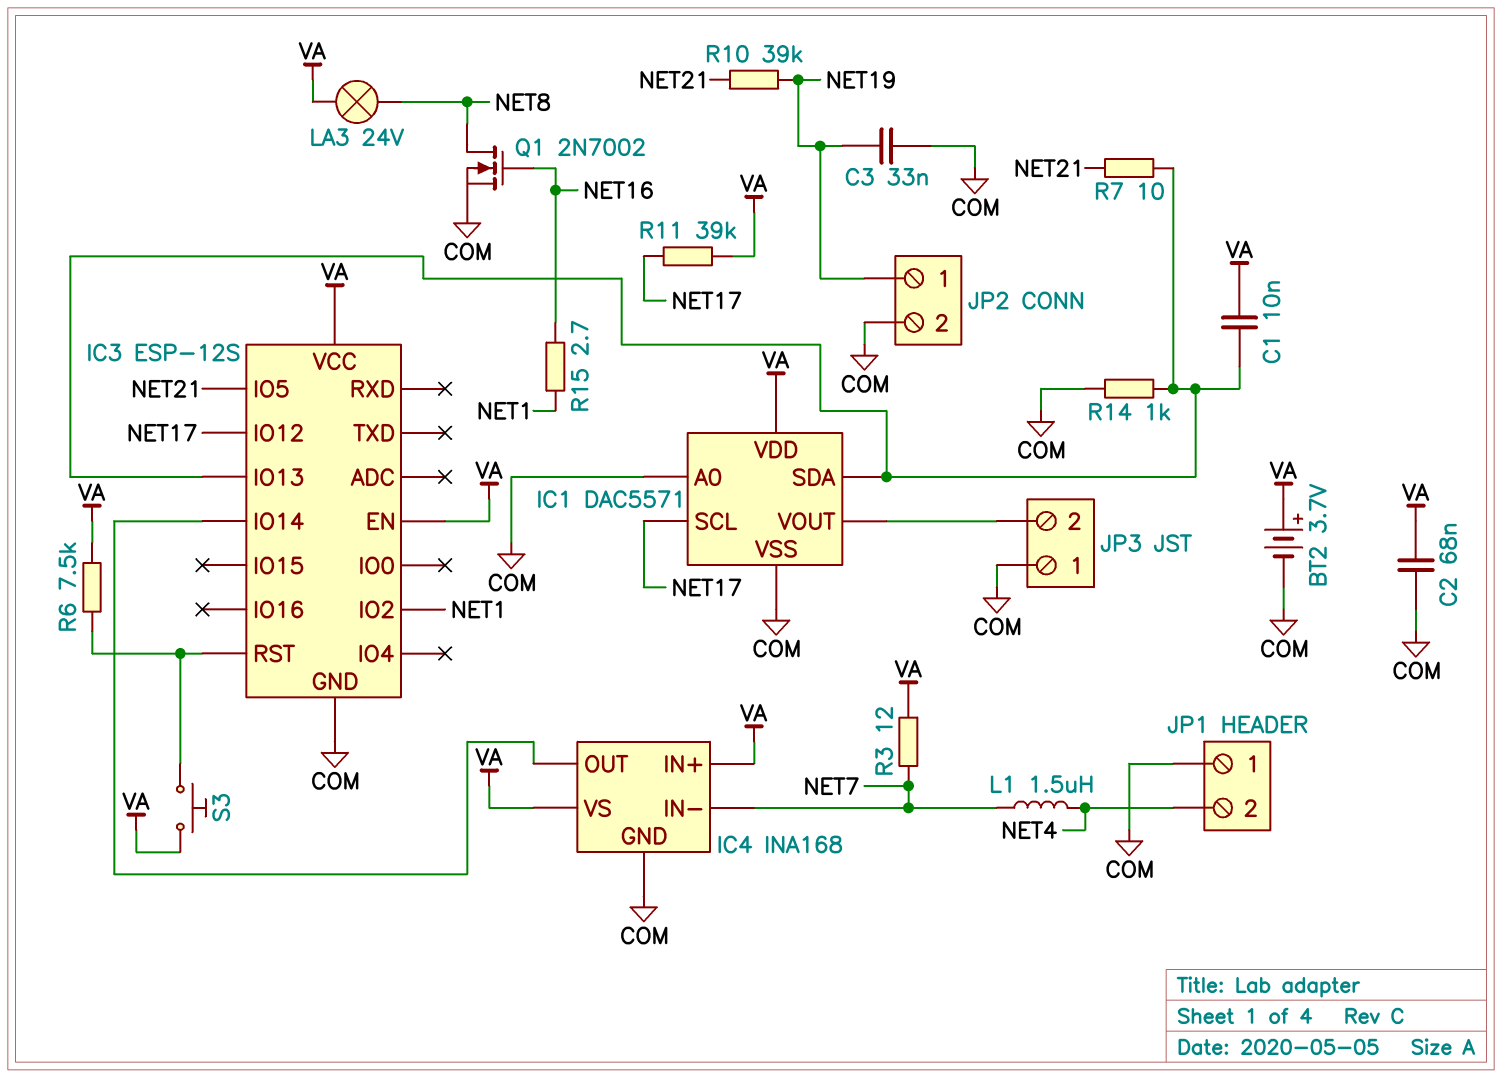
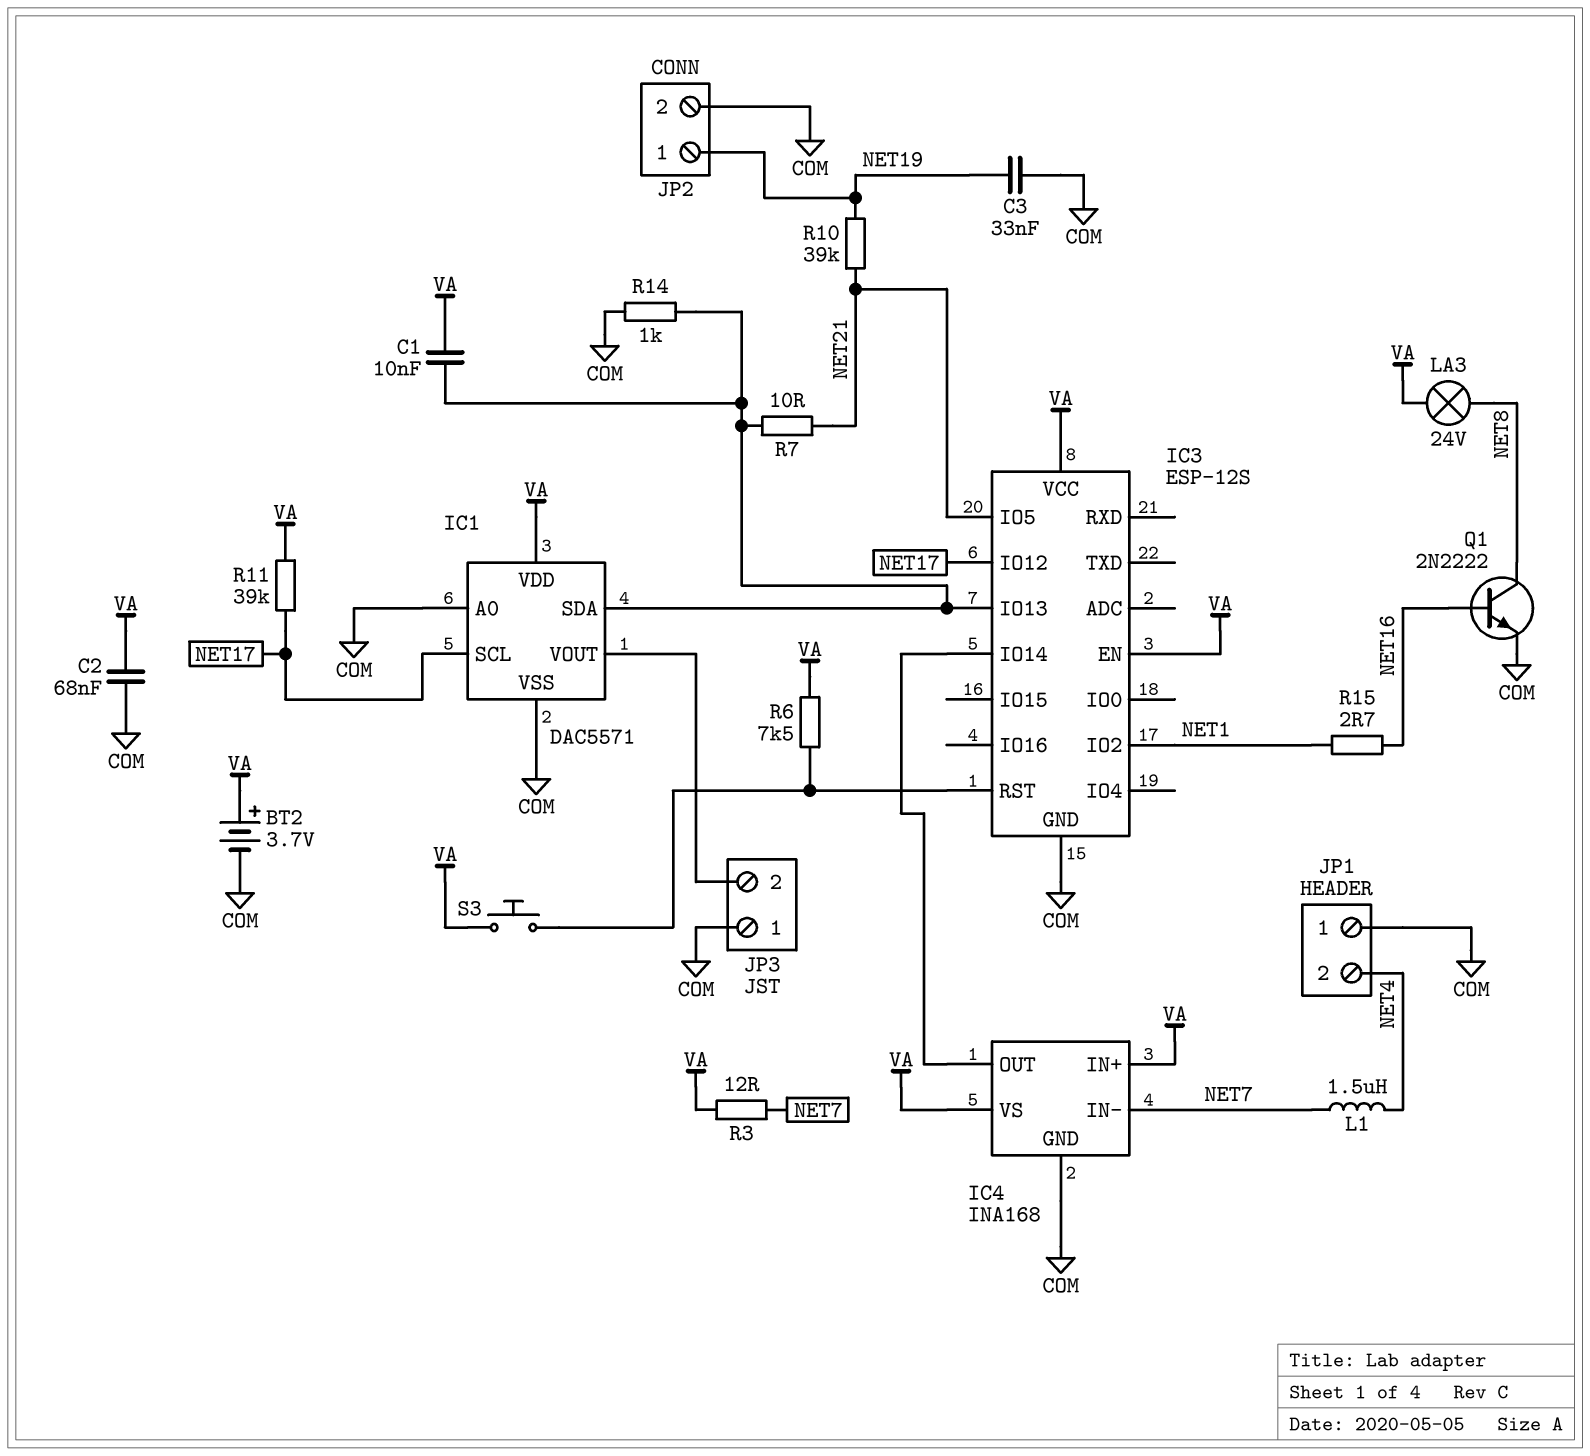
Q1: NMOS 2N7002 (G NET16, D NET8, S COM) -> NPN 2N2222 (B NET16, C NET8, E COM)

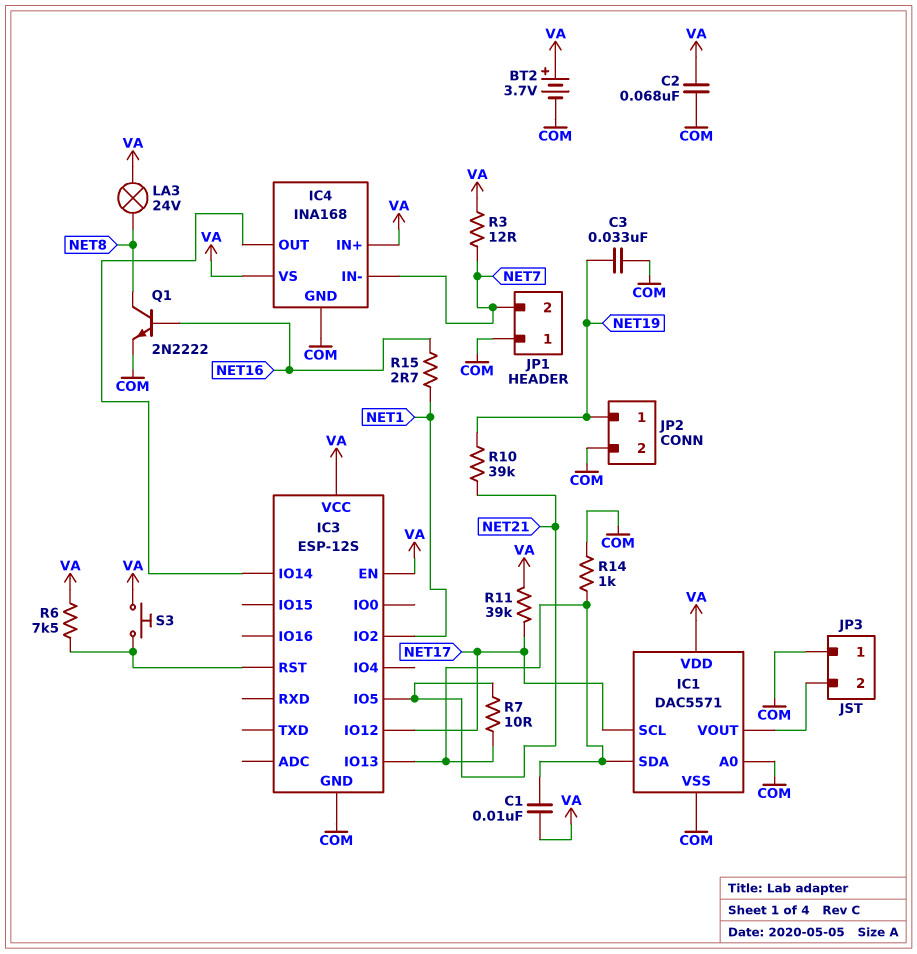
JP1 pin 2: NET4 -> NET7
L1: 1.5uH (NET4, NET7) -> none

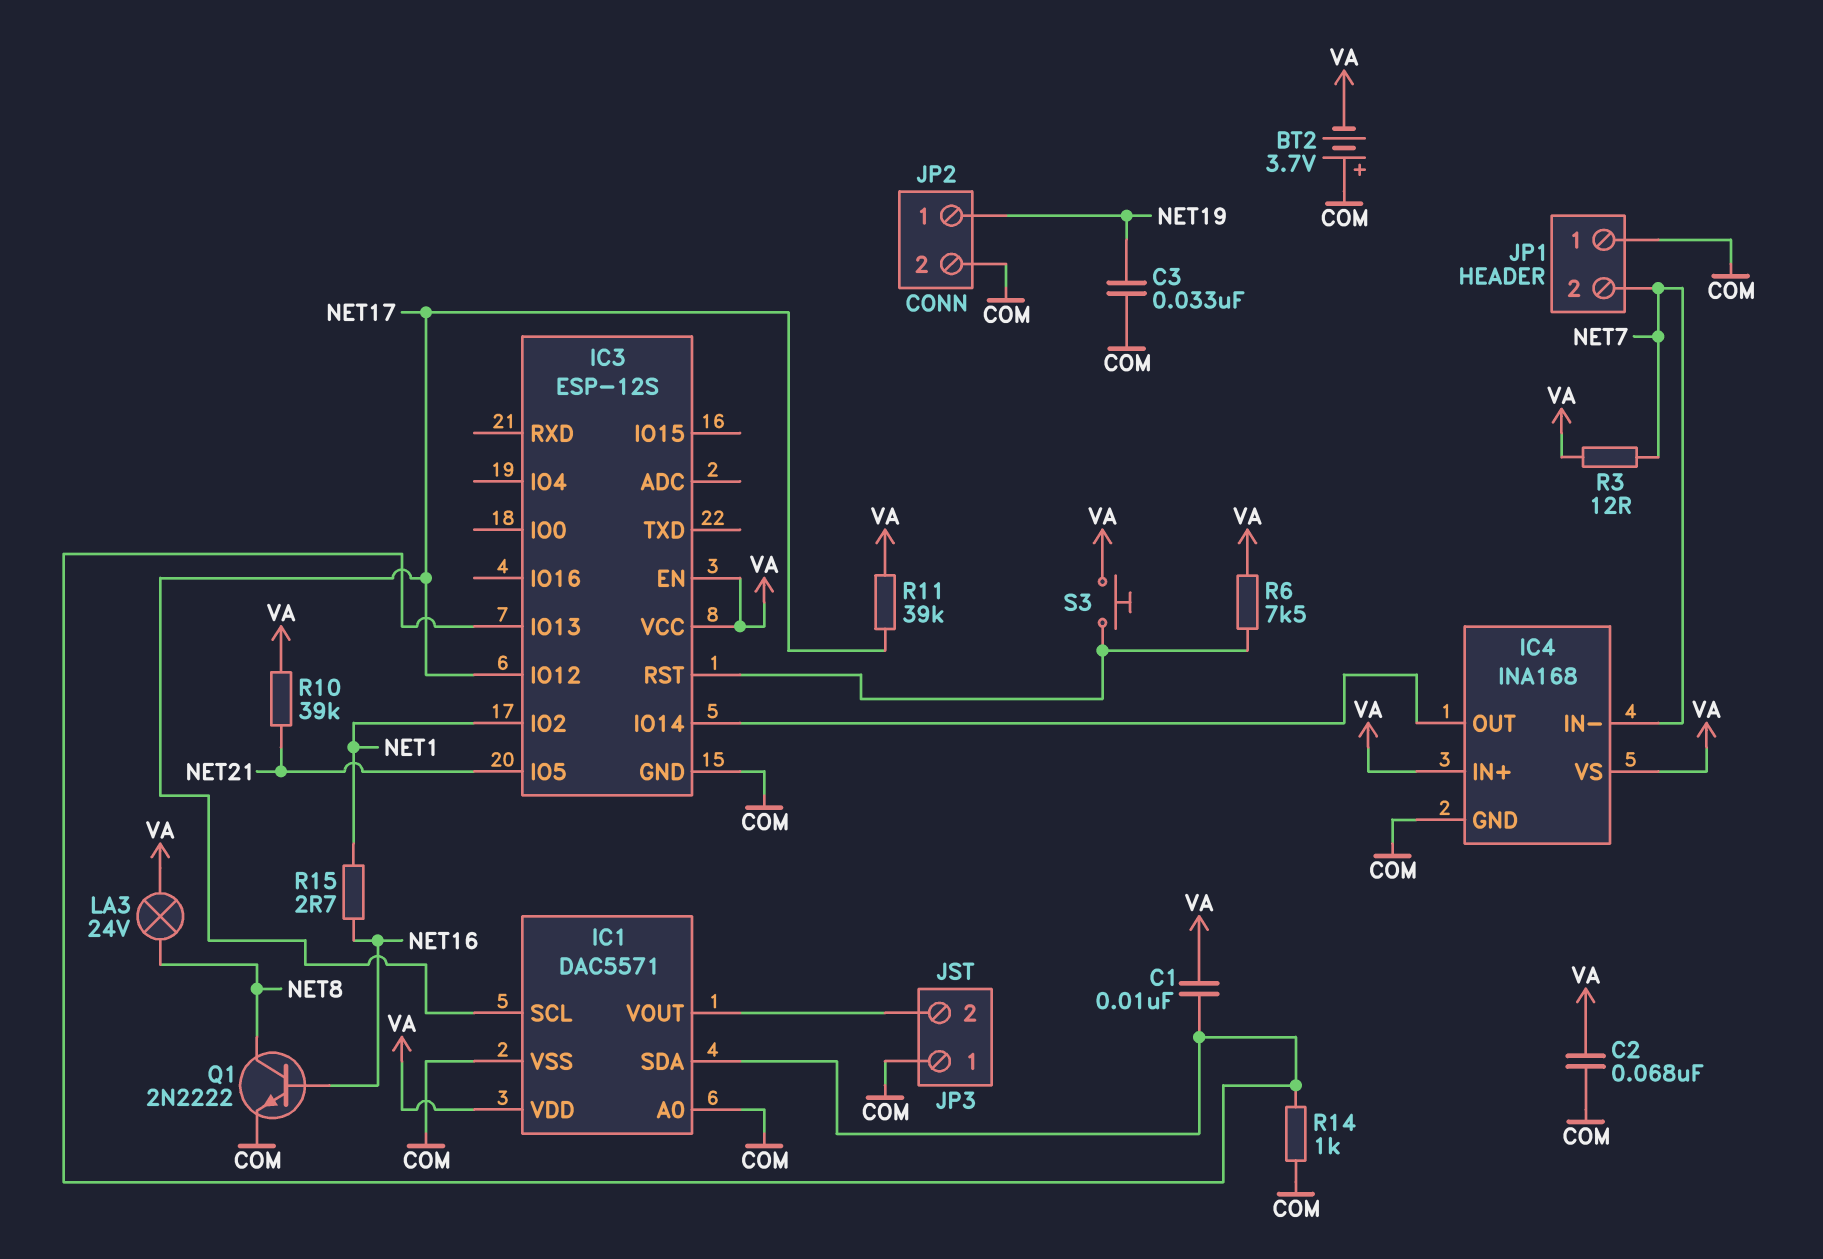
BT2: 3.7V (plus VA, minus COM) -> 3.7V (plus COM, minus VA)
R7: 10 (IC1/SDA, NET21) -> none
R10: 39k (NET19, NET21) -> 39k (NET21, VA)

--------------------------------------------------

▸ **How to complete this task**: Start with the line that contains "R7: 10 (IC1/SDA, NET21) -> none", end with the last line of the entries, and please retype every line in that span exactly, with no others.

▸ **Exercise result**:
R7: 10 (IC1/SDA, NET21) -> none
R10: 39k (NET19, NET21) -> 39k (NET21, VA)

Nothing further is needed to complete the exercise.